> _EXERCISE AIM_
Please give an exact printout of the records, without any pictures.

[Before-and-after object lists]
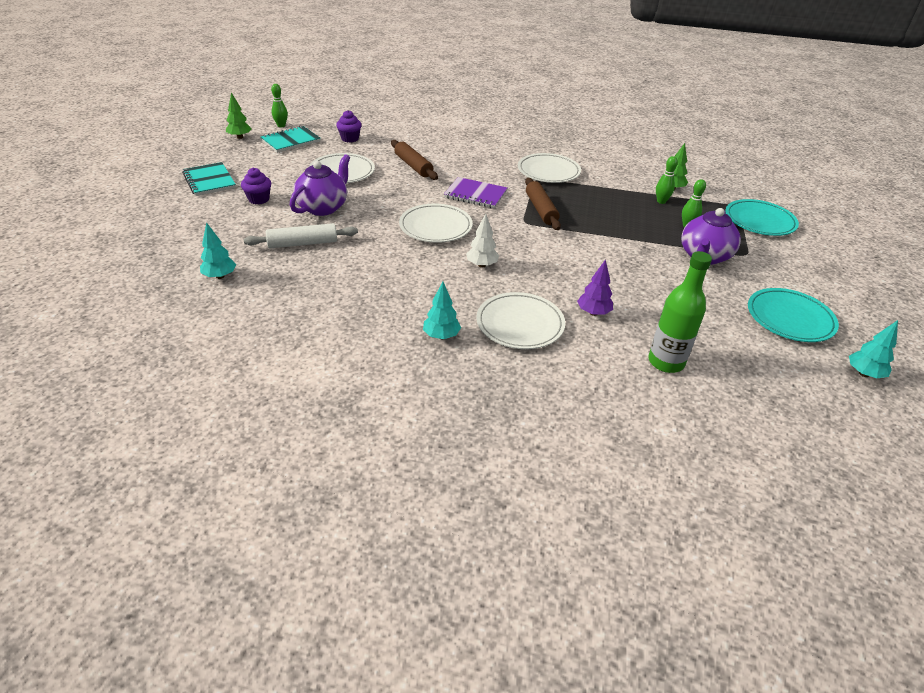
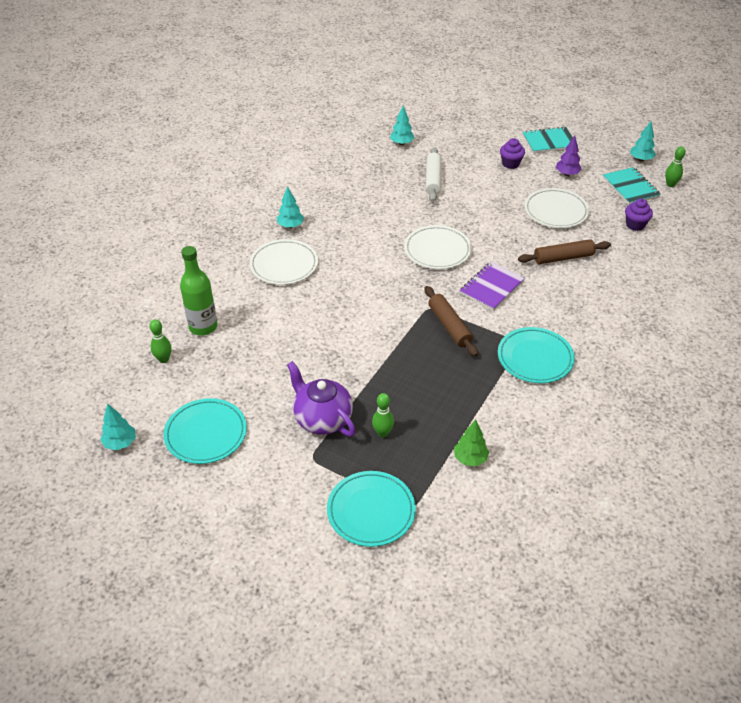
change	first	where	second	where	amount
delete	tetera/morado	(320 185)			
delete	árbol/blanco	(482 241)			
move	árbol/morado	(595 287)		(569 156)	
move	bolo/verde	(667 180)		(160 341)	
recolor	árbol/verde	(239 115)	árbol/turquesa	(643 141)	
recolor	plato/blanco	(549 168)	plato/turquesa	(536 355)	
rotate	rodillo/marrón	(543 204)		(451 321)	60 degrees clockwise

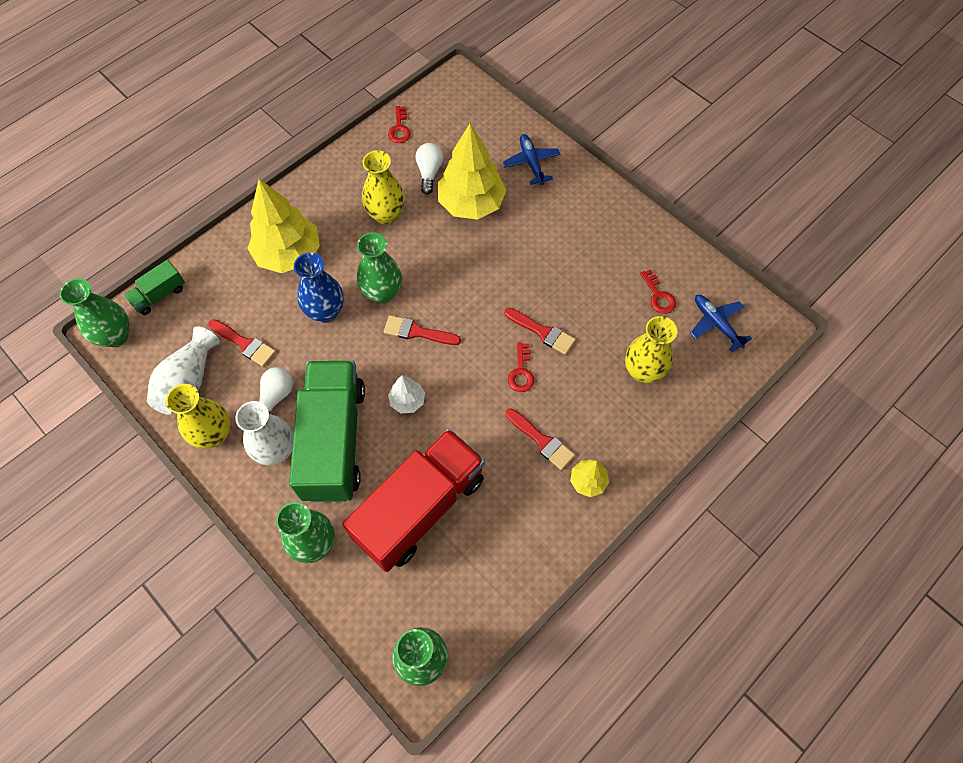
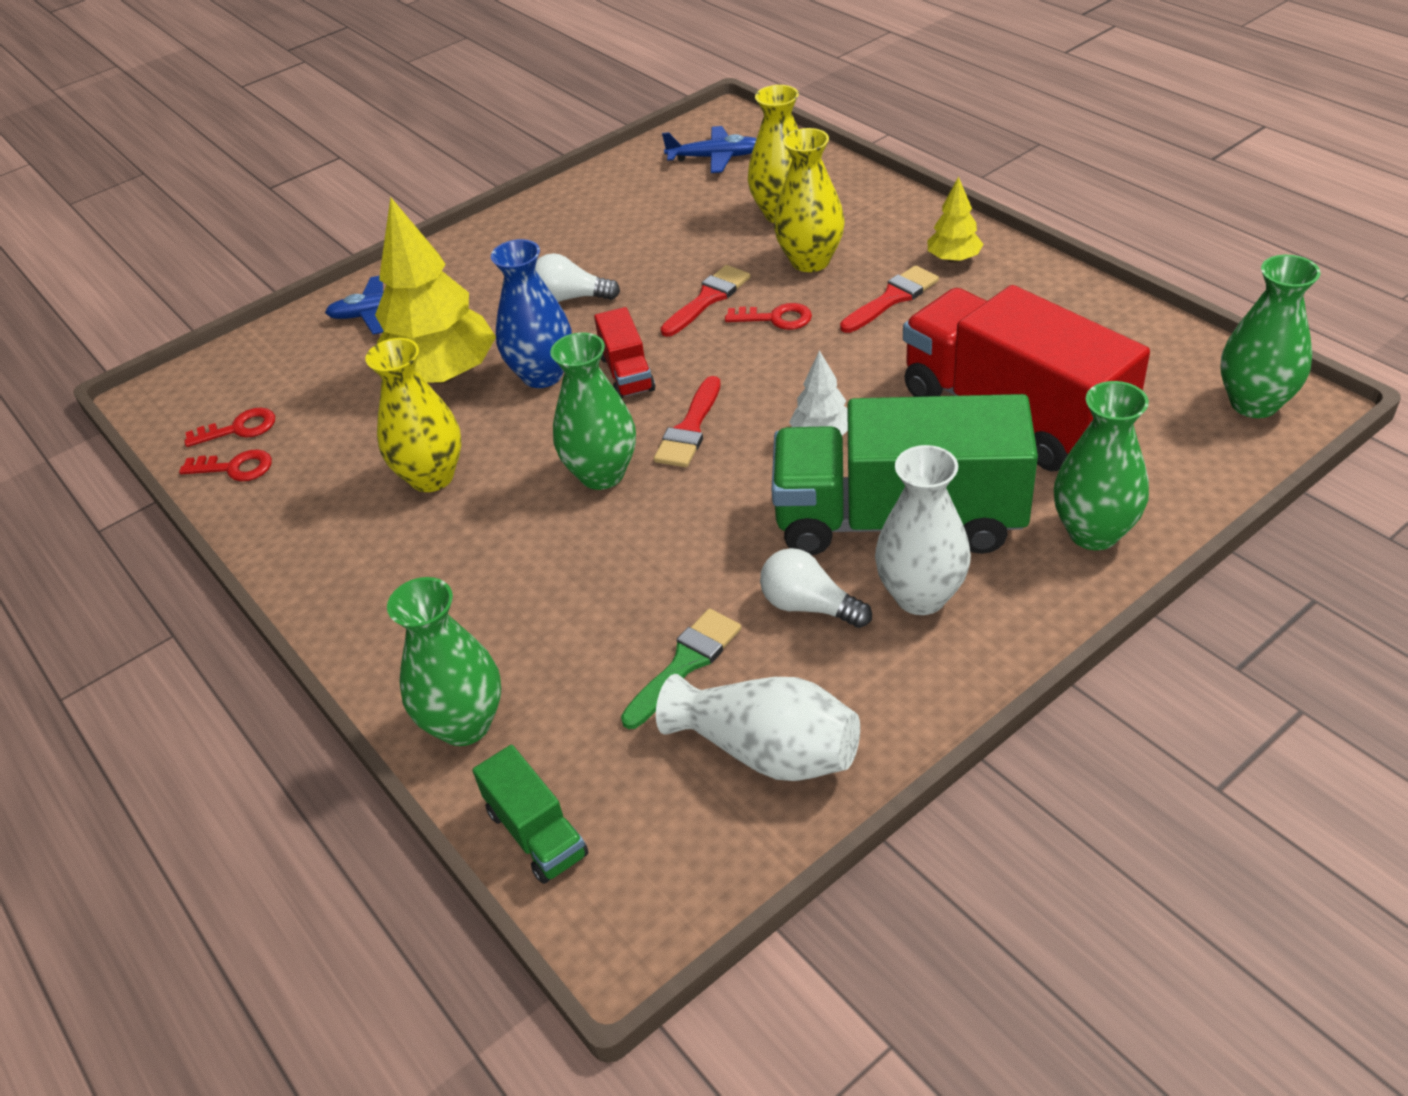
change	first	where	second	where	amount
delete	árbol/amarillo	(283 226)			
insert			camión/rojo	(624 353)	
move	florero/verde	(94 312)		(444 661)	
move	florero/amarillo	(198 416)		(809 200)	
move	florero/azul	(319 288)		(531 313)	
move	bombilla/blanco	(429 168)		(577 277)	
move	llave/rojo	(658 291)		(229 427)	
recolor	pincel/rojo	(242 343)	pincel/verde	(681 669)	
rotate	avión/azul	(721 323)		(709 149)	150 degrees counterclockwise

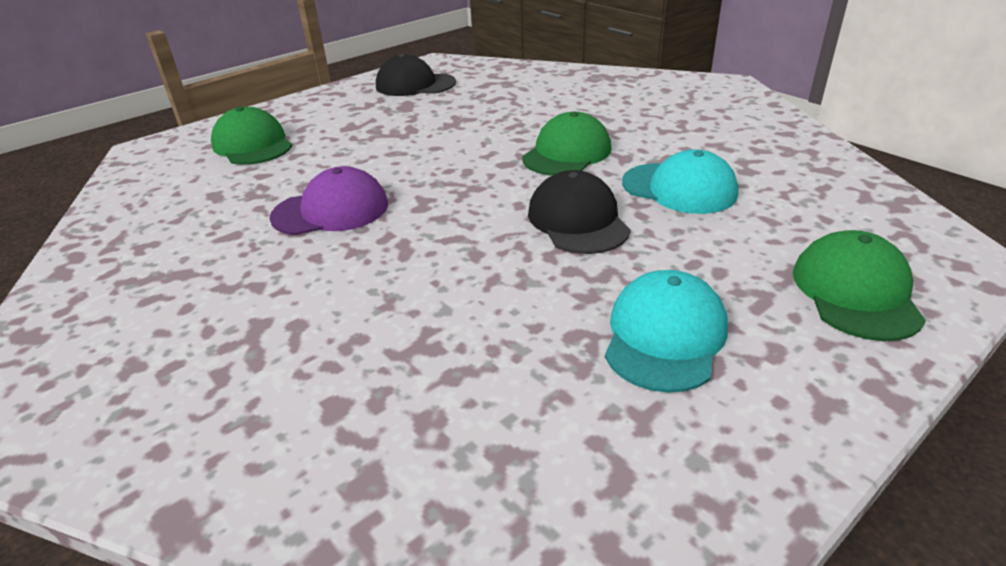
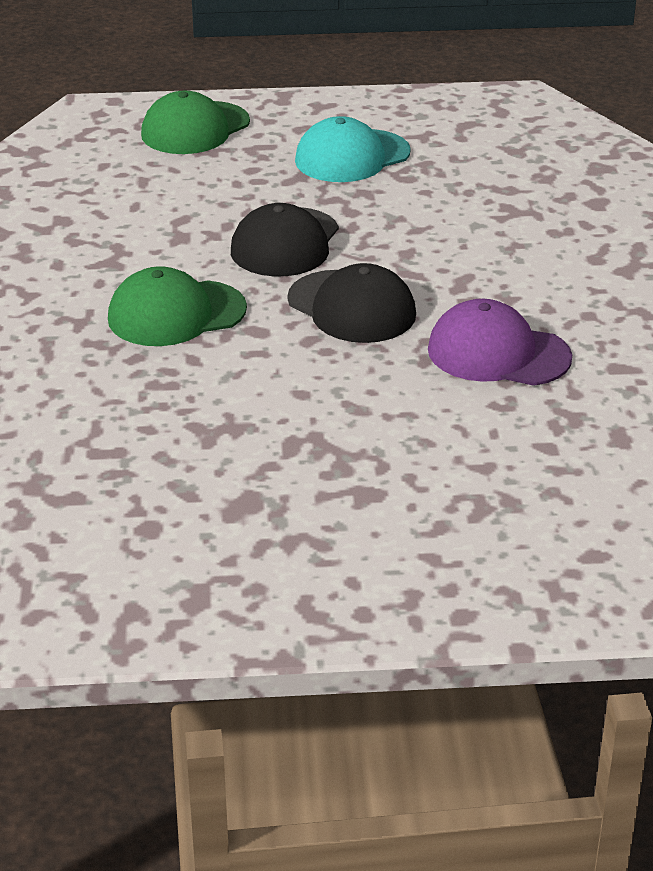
change	first	where	second	where	amount
delete	gorra/verde	(251 135)			
delete	gorra/turquesa	(680 181)			
move	gorra/negro	(416 75)		(351 303)	

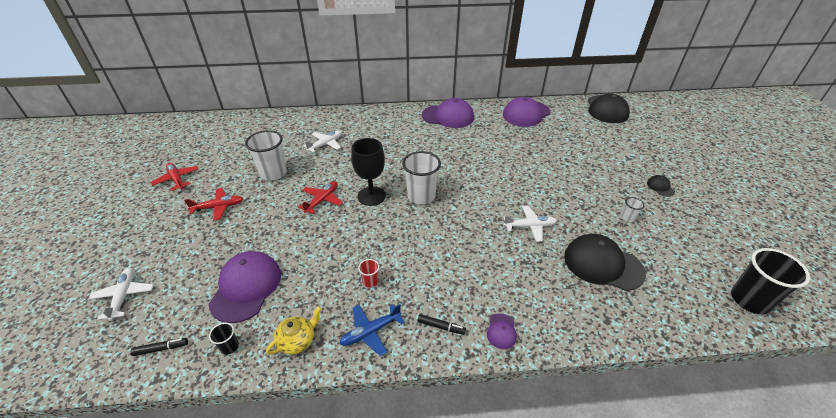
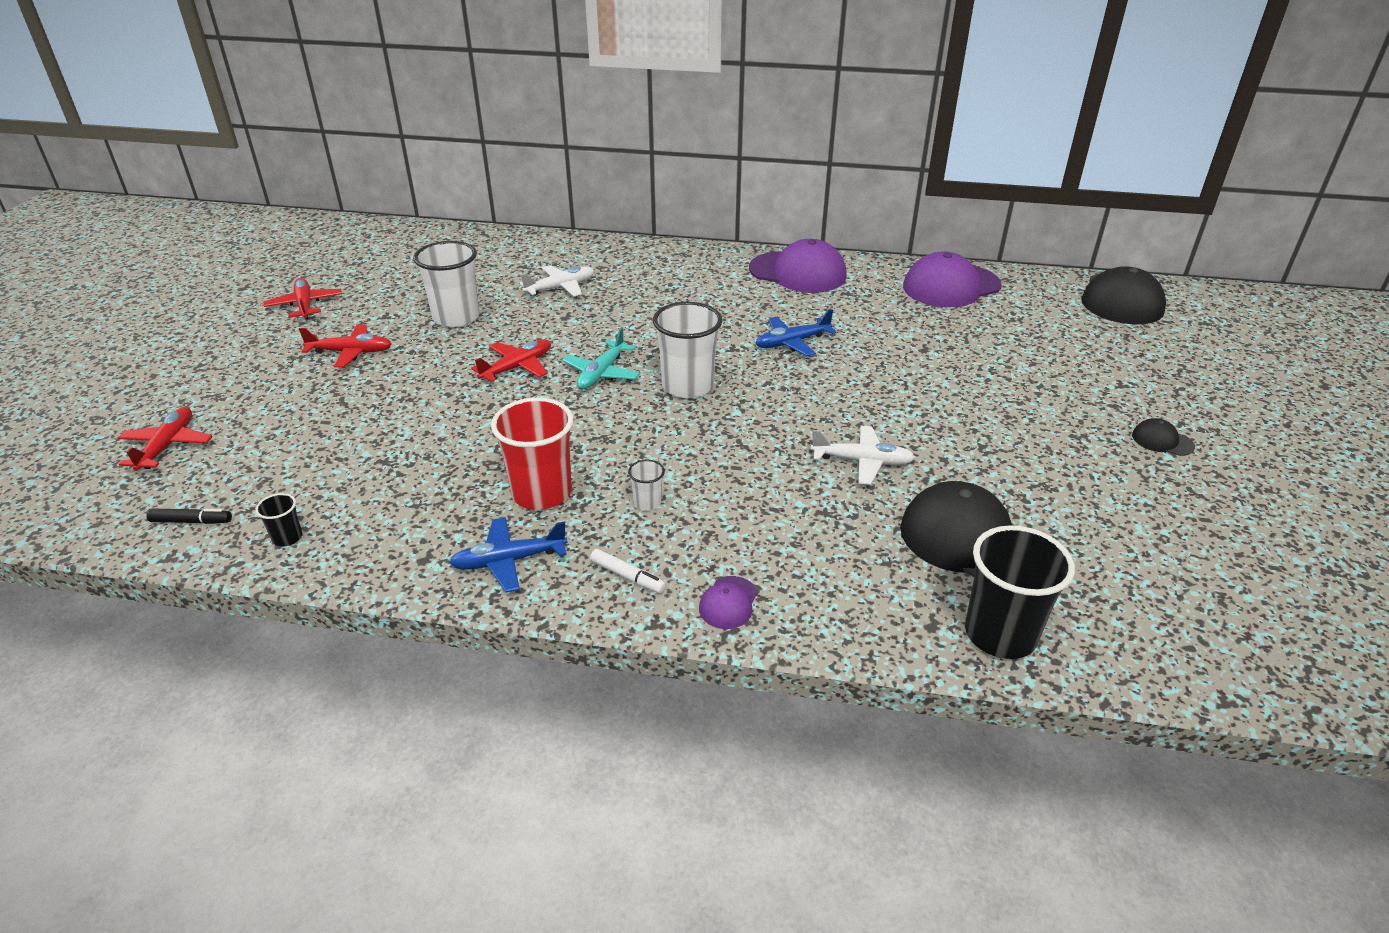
change	first	where	second	where	amount
delete	gorra/morado	(245 287)			
delete	tetera/amarillo	(293 330)			
insert			avión/azul	(796 332)	
move	vaso/blanco	(633 209)		(646 485)	
move	vaso/negro	(770 281)		(1020 592)	
replace	copa/negro	(368 172)	avión/turquesa	(601 358)	
recolor	avión/blanco	(121 294)	avión/rojo	(165 439)	
recolor	rotulador/negro	(441 324)	rotulador/blanco	(628 571)	
rotate	gorra/negro	(661 186)		(1163 437)	60 degrees counterclockwise
resize	vaso/rojo	(368 273)		(532 454)	x2.19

> _ANSWER SPACE_
change	first	where	second	where	amount
delete	tetera/morado	(320 185)			
delete	árbol/blanco	(482 241)			
move	árbol/morado	(595 287)		(569 156)	
move	bolo/verde	(667 180)		(160 341)	
recolor	árbol/verde	(239 115)	árbol/turquesa	(643 141)	
recolor	plato/blanco	(549 168)	plato/turquesa	(536 355)	
rotate	rodillo/marrón	(543 204)		(451 321)	60 degrees clockwise

change	first	where	second	where	amount
delete	árbol/amarillo	(283 226)			
insert			camión/rojo	(624 353)	
move	florero/verde	(94 312)		(444 661)	
move	florero/amarillo	(198 416)		(809 200)	
move	florero/azul	(319 288)		(531 313)	
move	bombilla/blanco	(429 168)		(577 277)	
move	llave/rojo	(658 291)		(229 427)	
recolor	pincel/rojo	(242 343)	pincel/verde	(681 669)	
rotate	avión/azul	(721 323)		(709 149)	150 degrees counterclockwise

change	first	where	second	where	amount
delete	gorra/verde	(251 135)			
delete	gorra/turquesa	(680 181)			
move	gorra/negro	(416 75)		(351 303)	

change	first	where	second	where	amount
delete	gorra/morado	(245 287)			
delete	tetera/amarillo	(293 330)			
insert			avión/azul	(796 332)	
move	vaso/blanco	(633 209)		(646 485)	
move	vaso/negro	(770 281)		(1020 592)	
replace	copa/negro	(368 172)	avión/turquesa	(601 358)	
recolor	avión/blanco	(121 294)	avión/rojo	(165 439)	
recolor	rotulador/negro	(441 324)	rotulador/blanco	(628 571)	
rotate	gorra/negro	(661 186)		(1163 437)	60 degrees counterclockwise
resize	vaso/rojo	(368 273)		(532 454)	x2.19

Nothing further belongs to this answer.